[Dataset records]
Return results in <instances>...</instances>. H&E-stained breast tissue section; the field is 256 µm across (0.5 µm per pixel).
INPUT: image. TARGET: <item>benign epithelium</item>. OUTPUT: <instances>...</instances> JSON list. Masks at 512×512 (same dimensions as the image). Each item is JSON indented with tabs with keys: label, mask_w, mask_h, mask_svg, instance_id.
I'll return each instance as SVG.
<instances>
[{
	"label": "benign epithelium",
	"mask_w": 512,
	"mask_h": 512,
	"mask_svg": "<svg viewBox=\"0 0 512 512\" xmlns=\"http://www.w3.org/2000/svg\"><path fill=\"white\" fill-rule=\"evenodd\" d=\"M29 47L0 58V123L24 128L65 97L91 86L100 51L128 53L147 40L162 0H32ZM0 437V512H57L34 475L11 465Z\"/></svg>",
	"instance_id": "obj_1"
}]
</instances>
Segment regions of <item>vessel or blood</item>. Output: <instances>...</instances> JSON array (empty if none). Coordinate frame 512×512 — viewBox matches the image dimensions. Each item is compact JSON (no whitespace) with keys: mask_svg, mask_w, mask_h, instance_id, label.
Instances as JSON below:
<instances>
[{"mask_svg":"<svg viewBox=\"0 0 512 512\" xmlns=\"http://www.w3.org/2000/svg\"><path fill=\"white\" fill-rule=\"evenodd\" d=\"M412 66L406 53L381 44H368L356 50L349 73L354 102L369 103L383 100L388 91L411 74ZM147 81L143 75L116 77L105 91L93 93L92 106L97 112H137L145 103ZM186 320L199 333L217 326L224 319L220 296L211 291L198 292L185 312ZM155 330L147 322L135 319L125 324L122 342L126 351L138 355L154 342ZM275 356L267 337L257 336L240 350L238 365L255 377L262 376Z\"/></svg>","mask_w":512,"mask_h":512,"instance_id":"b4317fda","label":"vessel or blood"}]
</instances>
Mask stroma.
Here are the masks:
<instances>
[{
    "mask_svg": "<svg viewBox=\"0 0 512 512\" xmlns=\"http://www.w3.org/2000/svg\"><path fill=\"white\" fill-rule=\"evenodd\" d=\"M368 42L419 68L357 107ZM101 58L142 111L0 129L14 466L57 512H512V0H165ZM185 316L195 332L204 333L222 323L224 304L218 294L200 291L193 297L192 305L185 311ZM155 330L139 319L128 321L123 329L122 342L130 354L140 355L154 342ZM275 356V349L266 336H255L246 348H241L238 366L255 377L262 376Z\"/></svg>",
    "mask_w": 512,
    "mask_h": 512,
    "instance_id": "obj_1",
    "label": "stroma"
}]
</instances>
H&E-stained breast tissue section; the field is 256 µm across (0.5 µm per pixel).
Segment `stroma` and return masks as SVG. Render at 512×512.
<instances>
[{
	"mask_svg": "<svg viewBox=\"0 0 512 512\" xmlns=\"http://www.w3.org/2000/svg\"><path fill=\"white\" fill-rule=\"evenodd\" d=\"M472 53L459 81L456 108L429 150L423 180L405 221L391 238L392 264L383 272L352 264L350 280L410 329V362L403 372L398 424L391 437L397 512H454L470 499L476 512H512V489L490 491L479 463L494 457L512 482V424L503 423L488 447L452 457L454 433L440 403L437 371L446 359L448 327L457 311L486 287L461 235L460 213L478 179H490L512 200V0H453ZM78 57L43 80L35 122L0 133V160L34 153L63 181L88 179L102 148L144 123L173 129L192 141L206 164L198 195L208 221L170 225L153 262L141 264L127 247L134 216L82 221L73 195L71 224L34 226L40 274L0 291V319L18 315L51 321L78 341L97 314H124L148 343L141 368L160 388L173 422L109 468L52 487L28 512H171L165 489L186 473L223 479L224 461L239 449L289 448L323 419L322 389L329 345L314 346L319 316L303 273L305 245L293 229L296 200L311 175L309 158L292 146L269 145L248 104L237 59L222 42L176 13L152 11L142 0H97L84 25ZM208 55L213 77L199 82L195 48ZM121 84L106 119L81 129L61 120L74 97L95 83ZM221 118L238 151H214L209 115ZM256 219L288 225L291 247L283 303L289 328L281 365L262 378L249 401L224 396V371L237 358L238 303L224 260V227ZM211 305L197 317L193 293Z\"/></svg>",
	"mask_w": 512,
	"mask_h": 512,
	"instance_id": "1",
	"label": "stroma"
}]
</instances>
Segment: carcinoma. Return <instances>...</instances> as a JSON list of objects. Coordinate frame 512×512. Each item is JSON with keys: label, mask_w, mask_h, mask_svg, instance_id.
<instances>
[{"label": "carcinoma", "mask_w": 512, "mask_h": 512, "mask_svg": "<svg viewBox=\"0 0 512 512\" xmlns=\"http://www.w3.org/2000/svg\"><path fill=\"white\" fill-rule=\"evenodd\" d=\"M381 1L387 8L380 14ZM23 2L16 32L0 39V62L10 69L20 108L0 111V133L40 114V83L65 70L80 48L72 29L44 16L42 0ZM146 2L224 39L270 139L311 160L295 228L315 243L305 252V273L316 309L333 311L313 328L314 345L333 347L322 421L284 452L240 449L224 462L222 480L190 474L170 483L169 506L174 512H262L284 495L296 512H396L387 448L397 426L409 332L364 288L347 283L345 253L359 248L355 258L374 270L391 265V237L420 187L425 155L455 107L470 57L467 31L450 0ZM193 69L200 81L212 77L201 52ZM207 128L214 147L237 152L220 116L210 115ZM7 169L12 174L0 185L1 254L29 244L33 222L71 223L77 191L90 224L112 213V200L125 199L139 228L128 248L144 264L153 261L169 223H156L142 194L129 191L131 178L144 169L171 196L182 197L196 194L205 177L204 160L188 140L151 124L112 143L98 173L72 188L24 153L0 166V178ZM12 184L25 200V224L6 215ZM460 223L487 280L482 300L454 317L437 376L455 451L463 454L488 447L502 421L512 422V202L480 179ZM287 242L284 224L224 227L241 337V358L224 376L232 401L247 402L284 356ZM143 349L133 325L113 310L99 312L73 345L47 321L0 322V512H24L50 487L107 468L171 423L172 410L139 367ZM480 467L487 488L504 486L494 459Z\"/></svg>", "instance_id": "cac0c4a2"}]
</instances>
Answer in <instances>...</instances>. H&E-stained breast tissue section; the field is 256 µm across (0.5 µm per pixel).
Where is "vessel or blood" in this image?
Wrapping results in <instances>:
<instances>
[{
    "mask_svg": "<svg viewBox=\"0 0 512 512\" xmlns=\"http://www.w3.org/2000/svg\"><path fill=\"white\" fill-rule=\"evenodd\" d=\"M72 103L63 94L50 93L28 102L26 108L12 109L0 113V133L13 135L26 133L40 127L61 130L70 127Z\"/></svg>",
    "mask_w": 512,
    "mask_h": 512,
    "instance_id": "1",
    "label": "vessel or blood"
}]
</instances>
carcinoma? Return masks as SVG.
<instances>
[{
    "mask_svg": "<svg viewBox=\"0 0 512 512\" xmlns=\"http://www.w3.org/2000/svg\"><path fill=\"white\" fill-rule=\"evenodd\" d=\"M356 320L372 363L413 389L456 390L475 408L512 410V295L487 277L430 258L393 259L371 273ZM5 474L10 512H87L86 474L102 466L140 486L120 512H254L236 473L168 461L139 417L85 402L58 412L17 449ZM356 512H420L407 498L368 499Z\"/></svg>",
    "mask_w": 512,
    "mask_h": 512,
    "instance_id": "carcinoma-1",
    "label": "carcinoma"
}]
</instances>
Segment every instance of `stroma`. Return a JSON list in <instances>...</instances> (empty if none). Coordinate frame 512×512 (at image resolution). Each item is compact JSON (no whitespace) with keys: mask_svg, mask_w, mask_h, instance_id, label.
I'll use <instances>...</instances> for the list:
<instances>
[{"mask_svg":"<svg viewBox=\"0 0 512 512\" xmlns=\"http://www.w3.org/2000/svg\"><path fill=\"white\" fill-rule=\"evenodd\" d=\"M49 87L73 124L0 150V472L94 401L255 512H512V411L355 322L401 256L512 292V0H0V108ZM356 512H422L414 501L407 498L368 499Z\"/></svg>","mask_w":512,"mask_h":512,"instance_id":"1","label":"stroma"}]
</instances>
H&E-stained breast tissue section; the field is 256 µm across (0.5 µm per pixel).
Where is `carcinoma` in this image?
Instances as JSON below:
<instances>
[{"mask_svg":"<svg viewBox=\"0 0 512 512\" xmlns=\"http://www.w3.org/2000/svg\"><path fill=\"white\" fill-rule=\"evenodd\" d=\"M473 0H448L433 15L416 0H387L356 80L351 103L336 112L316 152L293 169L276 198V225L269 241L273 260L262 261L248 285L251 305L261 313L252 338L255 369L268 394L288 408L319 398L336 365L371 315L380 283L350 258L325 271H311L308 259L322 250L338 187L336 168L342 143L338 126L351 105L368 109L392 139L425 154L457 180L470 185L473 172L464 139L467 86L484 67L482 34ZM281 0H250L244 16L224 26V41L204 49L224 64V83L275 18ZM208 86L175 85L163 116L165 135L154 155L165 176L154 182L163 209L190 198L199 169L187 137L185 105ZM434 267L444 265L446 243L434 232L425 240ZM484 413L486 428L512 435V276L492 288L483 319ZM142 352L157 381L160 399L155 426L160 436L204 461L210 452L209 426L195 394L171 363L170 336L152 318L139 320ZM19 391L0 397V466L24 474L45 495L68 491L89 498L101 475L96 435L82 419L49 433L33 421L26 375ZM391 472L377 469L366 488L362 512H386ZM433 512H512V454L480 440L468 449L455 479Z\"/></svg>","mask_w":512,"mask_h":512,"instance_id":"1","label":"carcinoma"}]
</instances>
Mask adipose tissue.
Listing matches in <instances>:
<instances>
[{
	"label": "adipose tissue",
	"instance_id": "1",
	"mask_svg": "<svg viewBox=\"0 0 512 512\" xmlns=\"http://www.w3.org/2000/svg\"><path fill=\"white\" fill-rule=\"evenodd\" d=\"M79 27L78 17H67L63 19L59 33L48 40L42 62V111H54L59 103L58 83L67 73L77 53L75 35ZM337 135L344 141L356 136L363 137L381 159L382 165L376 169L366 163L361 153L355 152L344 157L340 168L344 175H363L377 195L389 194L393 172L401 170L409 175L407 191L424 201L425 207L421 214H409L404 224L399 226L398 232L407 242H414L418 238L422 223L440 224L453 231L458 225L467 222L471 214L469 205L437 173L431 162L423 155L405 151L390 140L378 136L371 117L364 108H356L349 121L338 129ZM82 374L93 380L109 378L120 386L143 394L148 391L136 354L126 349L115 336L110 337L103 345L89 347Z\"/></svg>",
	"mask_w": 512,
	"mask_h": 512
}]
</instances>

--- Set exercise ---
Return, from the data, each line that has the word "section" in it.

--- Result for this exercise ---
Return results in <instances>...</instances>. H&E-stained breast tissue section; the field is 256 µm across (0.5 µm per pixel).
H&E-stained breast tissue section; the field is 256 µm across (0.5 µm per pixel).
Answer in <instances>...</instances>. H&E-stained breast tissue section; the field is 256 µm across (0.5 µm per pixel).
H&E-stained breast tissue section; the field is 256 µm across (0.5 µm per pixel).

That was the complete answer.